= Beginning of Section =

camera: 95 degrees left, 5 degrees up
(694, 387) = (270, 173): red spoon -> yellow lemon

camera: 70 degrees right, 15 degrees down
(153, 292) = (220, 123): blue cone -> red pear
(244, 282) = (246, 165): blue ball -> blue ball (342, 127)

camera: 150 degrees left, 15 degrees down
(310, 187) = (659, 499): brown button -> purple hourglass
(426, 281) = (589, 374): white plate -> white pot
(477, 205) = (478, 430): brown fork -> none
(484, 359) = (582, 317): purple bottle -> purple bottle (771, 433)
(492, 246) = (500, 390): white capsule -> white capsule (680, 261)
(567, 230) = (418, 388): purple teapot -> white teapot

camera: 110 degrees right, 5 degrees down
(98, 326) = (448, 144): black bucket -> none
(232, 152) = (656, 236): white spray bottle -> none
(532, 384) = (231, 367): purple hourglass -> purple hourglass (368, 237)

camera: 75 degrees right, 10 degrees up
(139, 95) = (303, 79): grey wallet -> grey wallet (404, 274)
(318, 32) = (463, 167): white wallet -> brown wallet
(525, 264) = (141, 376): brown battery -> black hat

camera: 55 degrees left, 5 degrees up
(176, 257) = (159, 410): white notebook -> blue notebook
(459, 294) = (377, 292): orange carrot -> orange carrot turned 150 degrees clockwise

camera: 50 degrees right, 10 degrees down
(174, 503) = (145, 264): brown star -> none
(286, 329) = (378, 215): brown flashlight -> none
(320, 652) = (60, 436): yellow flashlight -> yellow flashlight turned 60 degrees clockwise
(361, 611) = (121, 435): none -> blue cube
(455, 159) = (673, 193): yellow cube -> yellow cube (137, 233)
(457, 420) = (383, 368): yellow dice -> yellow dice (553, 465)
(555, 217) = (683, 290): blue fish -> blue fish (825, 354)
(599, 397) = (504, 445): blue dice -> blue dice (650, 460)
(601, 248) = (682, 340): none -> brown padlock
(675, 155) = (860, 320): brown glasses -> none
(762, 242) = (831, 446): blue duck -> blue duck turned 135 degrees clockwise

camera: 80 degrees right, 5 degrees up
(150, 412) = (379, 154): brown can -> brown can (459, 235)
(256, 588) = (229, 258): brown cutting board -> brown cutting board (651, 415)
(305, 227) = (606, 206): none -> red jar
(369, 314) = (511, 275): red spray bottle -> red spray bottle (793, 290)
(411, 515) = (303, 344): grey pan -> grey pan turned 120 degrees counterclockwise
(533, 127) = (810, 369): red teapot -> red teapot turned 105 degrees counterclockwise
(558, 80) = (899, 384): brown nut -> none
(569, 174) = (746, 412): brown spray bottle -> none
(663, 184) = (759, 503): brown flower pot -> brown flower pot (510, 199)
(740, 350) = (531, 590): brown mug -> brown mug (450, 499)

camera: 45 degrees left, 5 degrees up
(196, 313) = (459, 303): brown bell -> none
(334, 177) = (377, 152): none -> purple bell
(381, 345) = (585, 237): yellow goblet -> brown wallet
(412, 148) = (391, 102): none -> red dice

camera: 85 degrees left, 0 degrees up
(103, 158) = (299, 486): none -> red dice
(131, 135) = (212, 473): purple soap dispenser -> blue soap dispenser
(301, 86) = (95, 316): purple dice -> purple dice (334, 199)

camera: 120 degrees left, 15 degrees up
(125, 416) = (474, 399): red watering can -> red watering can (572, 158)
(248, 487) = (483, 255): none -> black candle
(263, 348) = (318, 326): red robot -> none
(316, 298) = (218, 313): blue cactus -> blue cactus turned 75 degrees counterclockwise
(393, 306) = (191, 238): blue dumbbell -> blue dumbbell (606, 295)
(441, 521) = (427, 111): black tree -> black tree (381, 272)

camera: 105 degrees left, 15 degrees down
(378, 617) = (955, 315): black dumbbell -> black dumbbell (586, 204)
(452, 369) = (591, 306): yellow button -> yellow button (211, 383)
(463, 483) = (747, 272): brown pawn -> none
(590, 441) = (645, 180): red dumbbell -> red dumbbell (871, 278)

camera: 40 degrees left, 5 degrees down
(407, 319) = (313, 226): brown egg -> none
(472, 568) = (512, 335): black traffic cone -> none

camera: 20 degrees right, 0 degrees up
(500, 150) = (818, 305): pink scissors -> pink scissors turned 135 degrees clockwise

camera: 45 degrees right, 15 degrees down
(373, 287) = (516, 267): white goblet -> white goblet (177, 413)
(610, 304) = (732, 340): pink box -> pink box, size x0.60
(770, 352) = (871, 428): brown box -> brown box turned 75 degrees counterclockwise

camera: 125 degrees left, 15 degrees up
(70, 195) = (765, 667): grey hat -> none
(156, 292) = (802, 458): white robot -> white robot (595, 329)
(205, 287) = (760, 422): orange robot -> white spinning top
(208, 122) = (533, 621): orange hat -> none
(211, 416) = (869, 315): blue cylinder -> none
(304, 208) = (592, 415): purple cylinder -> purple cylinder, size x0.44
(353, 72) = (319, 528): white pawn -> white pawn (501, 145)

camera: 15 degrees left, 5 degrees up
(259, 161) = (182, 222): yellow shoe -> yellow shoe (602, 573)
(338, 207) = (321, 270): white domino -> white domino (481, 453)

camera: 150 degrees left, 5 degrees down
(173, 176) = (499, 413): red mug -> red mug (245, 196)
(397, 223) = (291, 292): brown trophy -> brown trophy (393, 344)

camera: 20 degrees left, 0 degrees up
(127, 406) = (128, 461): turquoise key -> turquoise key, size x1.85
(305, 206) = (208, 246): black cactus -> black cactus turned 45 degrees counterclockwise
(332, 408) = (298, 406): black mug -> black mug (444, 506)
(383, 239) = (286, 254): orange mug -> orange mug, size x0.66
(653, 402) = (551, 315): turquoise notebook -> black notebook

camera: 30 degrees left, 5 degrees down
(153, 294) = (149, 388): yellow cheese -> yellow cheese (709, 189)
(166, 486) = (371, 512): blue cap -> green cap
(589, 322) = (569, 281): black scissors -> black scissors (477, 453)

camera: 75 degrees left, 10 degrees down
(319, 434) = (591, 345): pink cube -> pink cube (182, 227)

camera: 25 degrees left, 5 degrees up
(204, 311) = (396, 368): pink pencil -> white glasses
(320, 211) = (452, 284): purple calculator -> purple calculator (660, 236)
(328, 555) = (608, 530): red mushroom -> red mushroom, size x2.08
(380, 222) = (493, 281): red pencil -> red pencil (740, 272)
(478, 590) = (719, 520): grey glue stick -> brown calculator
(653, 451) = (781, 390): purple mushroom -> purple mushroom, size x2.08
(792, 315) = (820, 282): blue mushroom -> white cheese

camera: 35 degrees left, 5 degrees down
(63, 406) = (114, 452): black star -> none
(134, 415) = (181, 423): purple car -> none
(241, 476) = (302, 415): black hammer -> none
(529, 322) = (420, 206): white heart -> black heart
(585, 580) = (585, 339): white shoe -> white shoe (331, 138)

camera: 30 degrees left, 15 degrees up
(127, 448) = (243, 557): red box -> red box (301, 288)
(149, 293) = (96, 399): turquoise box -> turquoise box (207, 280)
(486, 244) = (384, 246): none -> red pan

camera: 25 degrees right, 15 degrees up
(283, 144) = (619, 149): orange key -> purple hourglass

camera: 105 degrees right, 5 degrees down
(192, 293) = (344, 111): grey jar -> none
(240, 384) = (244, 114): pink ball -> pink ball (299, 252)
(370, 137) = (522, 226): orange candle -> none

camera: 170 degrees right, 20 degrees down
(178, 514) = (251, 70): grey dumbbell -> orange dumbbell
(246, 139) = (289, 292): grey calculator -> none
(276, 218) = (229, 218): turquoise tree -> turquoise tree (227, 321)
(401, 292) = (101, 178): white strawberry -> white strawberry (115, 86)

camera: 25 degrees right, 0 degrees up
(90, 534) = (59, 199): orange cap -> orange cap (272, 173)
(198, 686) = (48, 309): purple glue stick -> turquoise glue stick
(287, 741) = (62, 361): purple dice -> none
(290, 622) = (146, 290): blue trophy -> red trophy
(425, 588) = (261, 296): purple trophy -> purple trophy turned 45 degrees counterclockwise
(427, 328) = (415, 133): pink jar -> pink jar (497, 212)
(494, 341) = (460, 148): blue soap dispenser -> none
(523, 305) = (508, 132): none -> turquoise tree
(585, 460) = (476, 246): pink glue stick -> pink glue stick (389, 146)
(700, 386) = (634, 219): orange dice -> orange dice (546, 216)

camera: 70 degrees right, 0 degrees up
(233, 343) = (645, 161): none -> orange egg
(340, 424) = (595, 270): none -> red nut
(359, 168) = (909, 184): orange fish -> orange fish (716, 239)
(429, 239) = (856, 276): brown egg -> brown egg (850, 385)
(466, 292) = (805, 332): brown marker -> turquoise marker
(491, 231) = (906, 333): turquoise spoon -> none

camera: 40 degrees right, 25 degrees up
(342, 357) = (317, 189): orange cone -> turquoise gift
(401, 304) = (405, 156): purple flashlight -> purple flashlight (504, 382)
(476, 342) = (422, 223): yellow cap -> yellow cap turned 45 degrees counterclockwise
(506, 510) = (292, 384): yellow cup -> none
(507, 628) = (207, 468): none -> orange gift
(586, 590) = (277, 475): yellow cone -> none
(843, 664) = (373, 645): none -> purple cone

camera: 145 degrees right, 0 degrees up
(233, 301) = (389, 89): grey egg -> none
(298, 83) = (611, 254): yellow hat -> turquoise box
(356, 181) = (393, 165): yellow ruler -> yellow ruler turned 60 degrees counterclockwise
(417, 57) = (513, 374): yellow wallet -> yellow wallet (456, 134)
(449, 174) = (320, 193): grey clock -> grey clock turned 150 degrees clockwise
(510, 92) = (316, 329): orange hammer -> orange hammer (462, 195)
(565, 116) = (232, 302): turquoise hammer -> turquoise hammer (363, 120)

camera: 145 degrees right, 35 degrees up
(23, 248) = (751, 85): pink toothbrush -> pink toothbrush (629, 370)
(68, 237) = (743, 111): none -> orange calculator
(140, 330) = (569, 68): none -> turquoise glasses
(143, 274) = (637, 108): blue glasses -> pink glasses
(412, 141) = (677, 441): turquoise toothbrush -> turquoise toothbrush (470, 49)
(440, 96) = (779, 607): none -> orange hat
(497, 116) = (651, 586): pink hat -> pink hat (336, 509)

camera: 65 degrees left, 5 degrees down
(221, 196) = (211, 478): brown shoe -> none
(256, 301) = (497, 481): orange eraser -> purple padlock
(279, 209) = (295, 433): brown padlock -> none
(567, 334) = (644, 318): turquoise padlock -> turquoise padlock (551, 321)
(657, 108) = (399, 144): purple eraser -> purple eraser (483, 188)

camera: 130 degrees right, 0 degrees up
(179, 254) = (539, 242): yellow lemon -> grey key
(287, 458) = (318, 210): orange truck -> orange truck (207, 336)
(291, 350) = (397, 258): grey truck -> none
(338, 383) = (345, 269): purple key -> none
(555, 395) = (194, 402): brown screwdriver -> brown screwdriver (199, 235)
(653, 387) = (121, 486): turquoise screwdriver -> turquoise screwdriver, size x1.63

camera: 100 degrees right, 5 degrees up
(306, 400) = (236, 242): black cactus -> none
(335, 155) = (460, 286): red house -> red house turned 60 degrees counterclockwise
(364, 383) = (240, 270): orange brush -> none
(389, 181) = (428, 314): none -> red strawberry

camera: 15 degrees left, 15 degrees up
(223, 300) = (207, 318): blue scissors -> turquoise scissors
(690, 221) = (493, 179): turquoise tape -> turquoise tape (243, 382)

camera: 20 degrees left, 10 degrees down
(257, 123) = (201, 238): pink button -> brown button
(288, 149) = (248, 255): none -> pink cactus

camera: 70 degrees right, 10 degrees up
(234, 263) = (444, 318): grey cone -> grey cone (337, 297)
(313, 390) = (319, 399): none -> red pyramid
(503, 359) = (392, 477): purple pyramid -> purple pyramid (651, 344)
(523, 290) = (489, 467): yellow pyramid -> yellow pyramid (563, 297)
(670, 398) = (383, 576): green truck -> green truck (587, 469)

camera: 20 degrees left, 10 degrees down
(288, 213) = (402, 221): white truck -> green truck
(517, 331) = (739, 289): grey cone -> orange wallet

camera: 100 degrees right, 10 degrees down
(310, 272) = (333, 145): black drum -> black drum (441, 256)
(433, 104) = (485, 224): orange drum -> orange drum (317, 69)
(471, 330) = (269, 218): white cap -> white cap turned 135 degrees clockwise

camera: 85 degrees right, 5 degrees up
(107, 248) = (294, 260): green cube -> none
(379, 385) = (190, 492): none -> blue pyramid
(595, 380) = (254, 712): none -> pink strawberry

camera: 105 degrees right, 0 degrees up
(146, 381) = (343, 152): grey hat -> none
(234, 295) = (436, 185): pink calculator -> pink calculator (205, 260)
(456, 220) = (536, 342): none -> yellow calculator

= End of Section =

■ **Work required**:
Above this instruction are the records; retype exactly the lines from the one containing "(762, 242) = (831, 446): blue" up to and including the one containing "(569, 174) = (746, 412): brown".

■ **Answer space**:
(762, 242) = (831, 446): blue duck -> blue duck turned 135 degrees clockwise

camera: 80 degrees right, 5 degrees up
(150, 412) = (379, 154): brown can -> brown can (459, 235)
(256, 588) = (229, 258): brown cutting board -> brown cutting board (651, 415)
(305, 227) = (606, 206): none -> red jar
(369, 314) = (511, 275): red spray bottle -> red spray bottle (793, 290)
(411, 515) = (303, 344): grey pan -> grey pan turned 120 degrees counterclockwise
(533, 127) = (810, 369): red teapot -> red teapot turned 105 degrees counterclockwise
(558, 80) = (899, 384): brown nut -> none
(569, 174) = (746, 412): brown spray bottle -> none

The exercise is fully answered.